*Supplied material:*
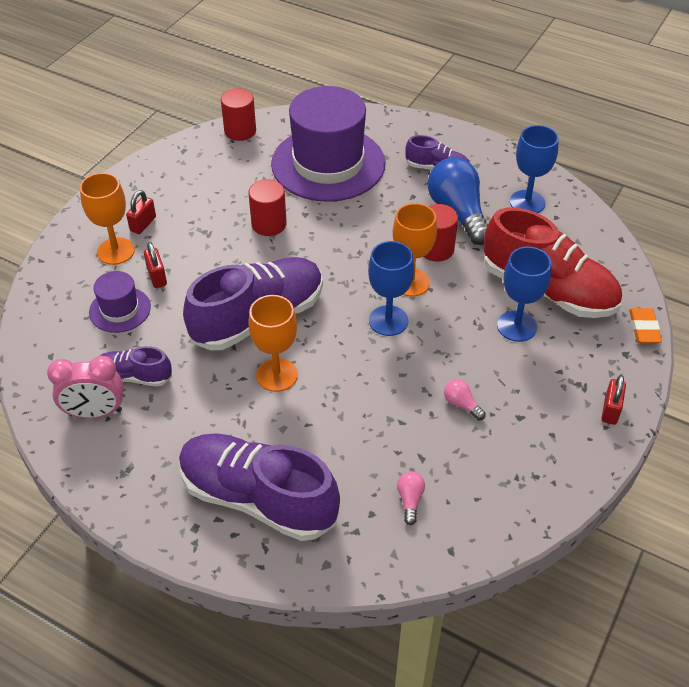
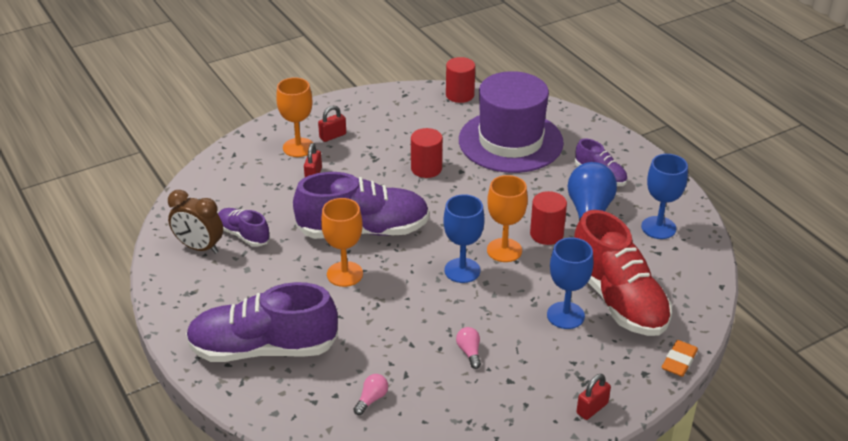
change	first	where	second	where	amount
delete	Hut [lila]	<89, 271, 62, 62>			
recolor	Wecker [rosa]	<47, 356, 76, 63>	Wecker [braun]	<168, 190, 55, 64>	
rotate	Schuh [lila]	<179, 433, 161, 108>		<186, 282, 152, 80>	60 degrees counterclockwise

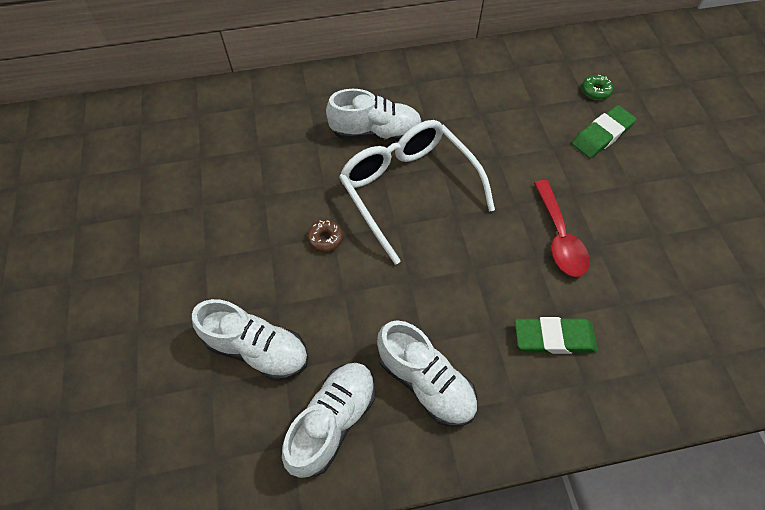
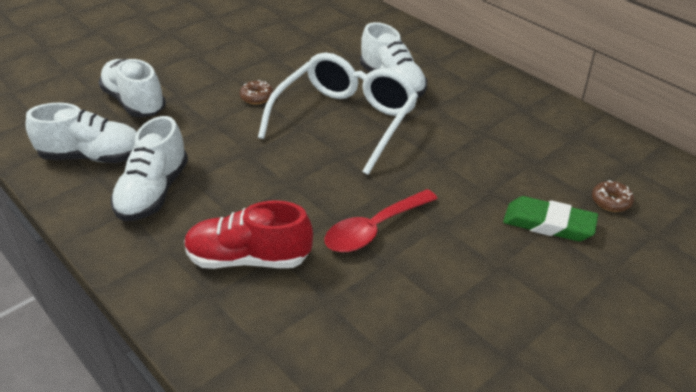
change	first	where	second	where	amount
recolor	Donut [grün]	<582, 75, 31, 25>	Donut [braun]	<592, 180, 42, 32>	
rotate	Schuh [weiß]	<192, 299, 116, 82>		<98, 59, 68, 59>	150 degrees clockwise
replace	Radiergummi [grün]	<515, 317, 83, 37>	Schuh [rot]	<184, 200, 129, 69>	

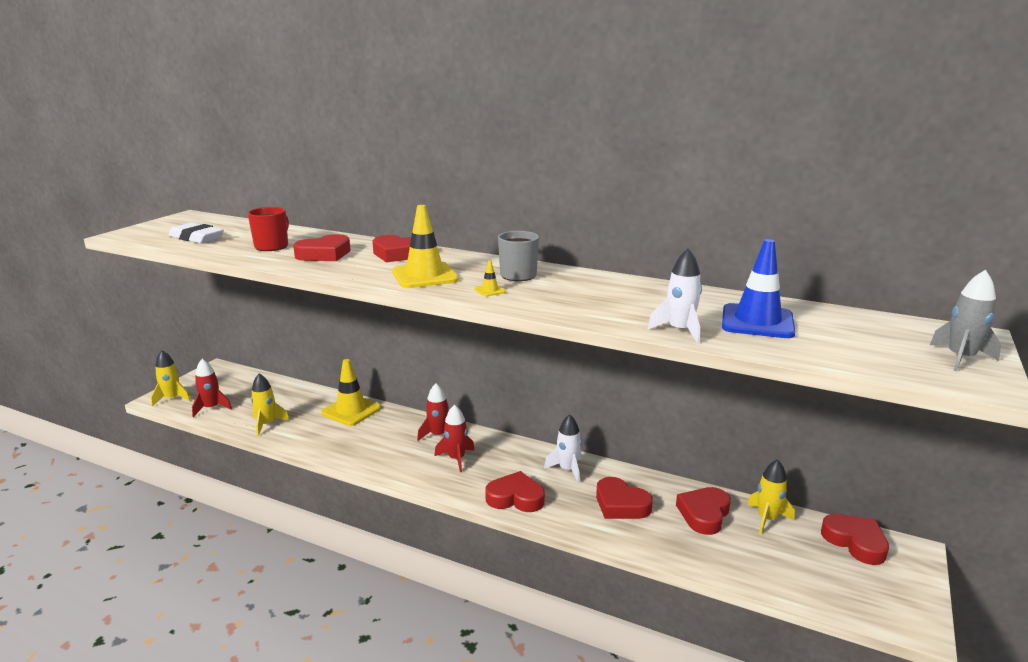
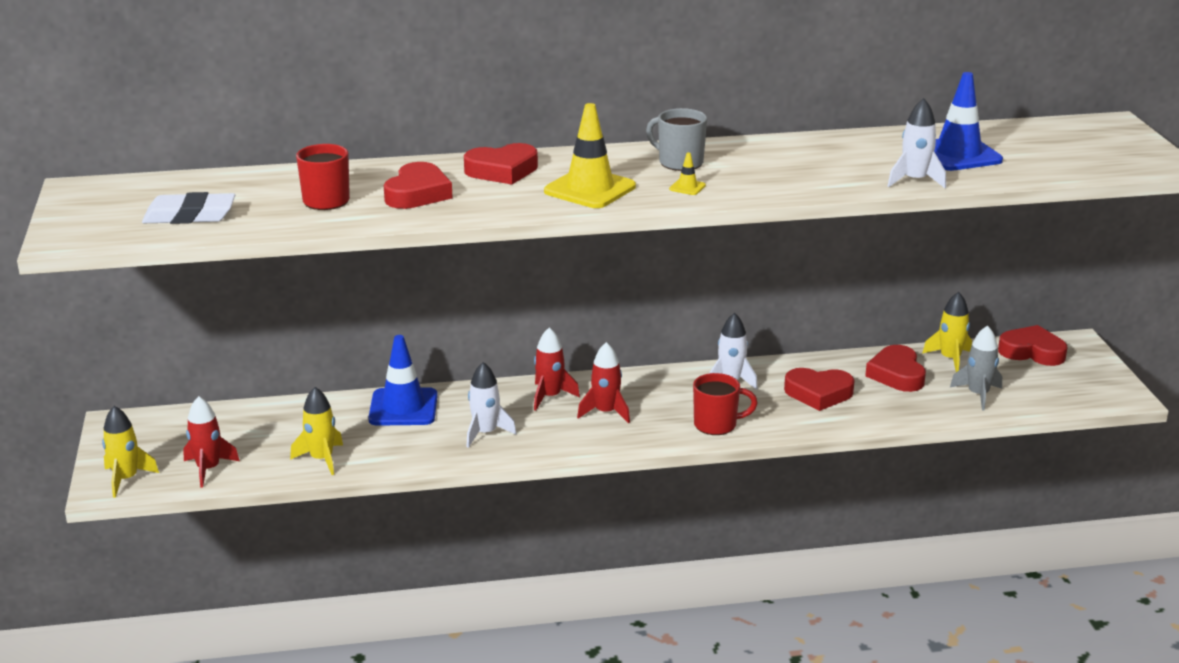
change	first	where	second	where	amount
move	Rakete [grau]	<930, 270, 71, 101>		<950, 325, 52, 85>	
recolor	Leitkegel [gelb]	<321, 359, 60, 67>	Leitkegel [blau]	<368, 335, 70, 91>	
replace	Herz [rot]	<485, 471, 60, 41>	Tasse [rot]	<693, 373, 65, 62>	
insert			Rakete [weiß]	<466, 362, 50, 86>	

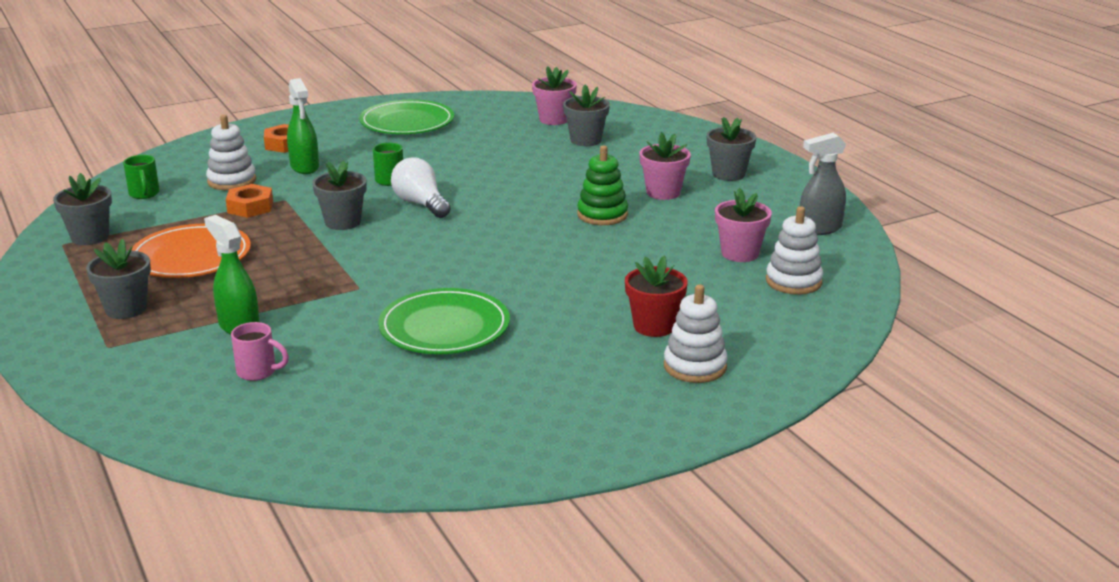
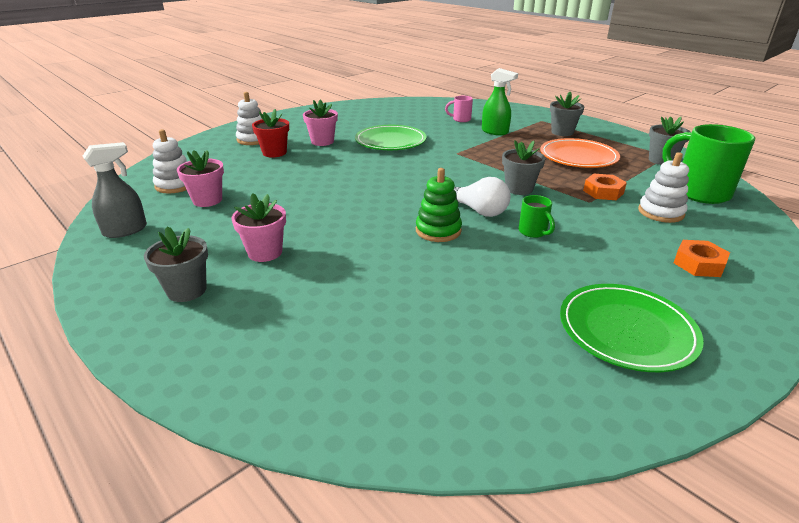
change	first	where	second	where	amount
move	Blumentopf [rosa]	<532, 66, 45, 59>		<303, 99, 35, 47>	
delete	Sprühflasche [grün]	<287, 78, 32, 96>			
delete	Blumentopf [grau]	<563, 84, 47, 62>			
move	Stapelspielzeug [grün]	<577, 145, 51, 80>		<416, 168, 46, 74>	
resize	Tasse [grün]	<123, 155, 37, 44>		<662, 124, 93, 80>	x2.10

*What the exercise asks:* Would you give again, exactly, the lines in the data above that run from the line containing "271, 62, 62>" to the line containing "180, 42, 32>"? Include both ends and no pictures.

*Task result:*
delete	Hut [lila]	<89, 271, 62, 62>			
recolor	Wecker [rosa]	<47, 356, 76, 63>	Wecker [braun]	<168, 190, 55, 64>	
rotate	Schuh [lila]	<179, 433, 161, 108>		<186, 282, 152, 80>	60 degrees counterclockwise

change	first	where	second	where	amount
recolor	Donut [grün]	<582, 75, 31, 25>	Donut [braun]	<592, 180, 42, 32>	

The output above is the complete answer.